EXERCISE
From the records below, output exactly the lines running from the line containing "R16: 47k (DGND, VA) -> none" through the line containing "U4: TMP102 -> BME280", and no others.
------ DATA SHOWN ------
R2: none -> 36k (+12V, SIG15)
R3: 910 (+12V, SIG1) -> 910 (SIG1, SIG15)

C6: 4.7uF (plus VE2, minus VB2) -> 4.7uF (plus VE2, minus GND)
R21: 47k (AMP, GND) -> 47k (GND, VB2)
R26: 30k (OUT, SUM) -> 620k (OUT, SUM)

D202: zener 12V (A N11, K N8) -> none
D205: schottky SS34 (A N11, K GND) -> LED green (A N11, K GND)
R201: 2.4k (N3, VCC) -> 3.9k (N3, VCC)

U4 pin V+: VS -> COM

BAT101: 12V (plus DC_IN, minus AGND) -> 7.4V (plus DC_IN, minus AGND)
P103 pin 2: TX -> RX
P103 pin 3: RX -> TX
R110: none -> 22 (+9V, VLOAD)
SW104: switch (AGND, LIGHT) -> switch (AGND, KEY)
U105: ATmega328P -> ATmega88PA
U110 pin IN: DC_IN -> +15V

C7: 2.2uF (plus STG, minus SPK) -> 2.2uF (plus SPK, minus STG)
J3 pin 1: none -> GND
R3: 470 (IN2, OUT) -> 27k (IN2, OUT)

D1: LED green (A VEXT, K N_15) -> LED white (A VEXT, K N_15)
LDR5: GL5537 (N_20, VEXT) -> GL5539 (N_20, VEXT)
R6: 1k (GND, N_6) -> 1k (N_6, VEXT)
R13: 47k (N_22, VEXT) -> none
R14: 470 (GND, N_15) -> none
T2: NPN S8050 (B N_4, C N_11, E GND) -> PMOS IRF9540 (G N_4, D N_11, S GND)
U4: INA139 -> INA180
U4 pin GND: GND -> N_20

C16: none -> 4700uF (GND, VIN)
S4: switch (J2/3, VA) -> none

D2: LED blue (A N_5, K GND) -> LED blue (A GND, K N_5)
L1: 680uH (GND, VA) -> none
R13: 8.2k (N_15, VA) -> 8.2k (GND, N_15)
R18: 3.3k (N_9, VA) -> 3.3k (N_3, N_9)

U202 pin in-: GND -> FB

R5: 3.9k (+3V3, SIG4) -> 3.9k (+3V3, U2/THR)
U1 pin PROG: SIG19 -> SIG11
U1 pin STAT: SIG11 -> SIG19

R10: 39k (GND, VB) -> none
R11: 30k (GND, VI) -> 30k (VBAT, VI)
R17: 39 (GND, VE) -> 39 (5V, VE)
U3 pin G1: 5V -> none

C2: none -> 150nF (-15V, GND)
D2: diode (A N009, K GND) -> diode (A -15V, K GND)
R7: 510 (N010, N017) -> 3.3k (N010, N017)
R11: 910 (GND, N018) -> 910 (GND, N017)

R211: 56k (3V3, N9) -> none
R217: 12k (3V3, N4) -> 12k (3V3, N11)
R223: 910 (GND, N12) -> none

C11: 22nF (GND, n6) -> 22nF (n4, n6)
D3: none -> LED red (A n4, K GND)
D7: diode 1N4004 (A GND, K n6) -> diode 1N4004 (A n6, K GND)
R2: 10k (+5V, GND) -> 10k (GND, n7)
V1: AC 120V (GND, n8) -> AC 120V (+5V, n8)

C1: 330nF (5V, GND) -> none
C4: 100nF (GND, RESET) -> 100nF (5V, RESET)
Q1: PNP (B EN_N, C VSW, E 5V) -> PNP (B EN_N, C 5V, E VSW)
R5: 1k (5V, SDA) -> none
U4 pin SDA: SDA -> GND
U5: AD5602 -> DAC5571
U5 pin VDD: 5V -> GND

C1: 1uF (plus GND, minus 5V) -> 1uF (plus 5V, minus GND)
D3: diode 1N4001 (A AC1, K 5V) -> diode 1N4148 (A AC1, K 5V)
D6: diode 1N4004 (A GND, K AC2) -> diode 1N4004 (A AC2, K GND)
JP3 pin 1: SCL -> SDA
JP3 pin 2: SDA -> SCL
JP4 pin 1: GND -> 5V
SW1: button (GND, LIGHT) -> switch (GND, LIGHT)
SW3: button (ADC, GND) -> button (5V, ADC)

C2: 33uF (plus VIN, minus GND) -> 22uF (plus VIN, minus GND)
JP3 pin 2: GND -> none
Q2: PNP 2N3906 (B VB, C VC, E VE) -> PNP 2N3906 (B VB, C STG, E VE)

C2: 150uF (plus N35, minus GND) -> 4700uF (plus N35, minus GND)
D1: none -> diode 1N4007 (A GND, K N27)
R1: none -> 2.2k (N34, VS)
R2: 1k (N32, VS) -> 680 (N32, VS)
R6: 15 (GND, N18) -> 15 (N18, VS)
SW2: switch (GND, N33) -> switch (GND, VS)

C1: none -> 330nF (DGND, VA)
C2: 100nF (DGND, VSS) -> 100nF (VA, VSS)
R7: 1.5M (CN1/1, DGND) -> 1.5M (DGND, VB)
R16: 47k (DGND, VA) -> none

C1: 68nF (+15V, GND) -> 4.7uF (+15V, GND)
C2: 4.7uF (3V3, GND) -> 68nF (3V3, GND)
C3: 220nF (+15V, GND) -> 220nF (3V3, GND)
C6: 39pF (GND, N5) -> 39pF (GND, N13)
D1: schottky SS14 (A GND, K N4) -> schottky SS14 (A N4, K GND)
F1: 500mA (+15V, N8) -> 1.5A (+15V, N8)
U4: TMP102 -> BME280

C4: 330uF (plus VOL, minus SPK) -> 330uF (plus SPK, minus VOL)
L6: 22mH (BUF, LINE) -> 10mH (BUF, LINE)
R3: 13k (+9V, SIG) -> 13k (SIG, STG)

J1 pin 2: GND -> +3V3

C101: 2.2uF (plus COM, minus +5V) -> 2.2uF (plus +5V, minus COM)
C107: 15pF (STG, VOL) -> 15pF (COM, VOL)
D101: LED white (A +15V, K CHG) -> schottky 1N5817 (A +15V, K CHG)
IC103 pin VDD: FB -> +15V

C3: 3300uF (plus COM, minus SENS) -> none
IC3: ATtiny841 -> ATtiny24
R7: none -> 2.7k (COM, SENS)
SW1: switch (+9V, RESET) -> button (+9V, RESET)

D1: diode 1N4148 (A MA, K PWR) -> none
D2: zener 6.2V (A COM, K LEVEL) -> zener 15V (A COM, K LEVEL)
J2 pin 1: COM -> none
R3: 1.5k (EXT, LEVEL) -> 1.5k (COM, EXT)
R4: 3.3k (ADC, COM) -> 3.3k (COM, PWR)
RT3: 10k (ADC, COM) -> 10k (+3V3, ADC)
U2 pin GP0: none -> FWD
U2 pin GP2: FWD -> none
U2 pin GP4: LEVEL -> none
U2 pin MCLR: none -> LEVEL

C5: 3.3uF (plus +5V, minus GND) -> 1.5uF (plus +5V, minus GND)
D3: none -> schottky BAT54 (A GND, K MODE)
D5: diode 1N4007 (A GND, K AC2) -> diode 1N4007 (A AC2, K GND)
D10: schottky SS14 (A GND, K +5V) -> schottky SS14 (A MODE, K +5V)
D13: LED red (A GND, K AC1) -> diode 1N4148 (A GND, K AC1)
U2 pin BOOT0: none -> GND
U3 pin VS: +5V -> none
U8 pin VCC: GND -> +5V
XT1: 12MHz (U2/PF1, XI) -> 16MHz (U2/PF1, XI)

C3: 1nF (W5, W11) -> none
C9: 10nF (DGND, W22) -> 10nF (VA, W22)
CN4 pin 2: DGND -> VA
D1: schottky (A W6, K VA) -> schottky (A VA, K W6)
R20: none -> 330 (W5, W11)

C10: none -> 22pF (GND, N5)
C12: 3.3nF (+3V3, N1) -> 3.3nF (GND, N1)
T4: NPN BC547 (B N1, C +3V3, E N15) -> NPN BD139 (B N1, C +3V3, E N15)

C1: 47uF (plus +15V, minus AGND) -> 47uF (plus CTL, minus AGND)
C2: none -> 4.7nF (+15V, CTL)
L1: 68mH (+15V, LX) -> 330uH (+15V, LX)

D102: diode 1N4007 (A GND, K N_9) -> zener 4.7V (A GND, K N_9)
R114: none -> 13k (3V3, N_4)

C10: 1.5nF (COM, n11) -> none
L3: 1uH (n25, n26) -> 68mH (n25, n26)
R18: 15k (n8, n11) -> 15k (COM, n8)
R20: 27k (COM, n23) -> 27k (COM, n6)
------
SOLUTION TO THIS EXERCISE
R16: 47k (DGND, VA) -> none

C1: 68nF (+15V, GND) -> 4.7uF (+15V, GND)
C2: 4.7uF (3V3, GND) -> 68nF (3V3, GND)
C3: 220nF (+15V, GND) -> 220nF (3V3, GND)
C6: 39pF (GND, N5) -> 39pF (GND, N13)
D1: schottky SS14 (A GND, K N4) -> schottky SS14 (A N4, K GND)
F1: 500mA (+15V, N8) -> 1.5A (+15V, N8)
U4: TMP102 -> BME280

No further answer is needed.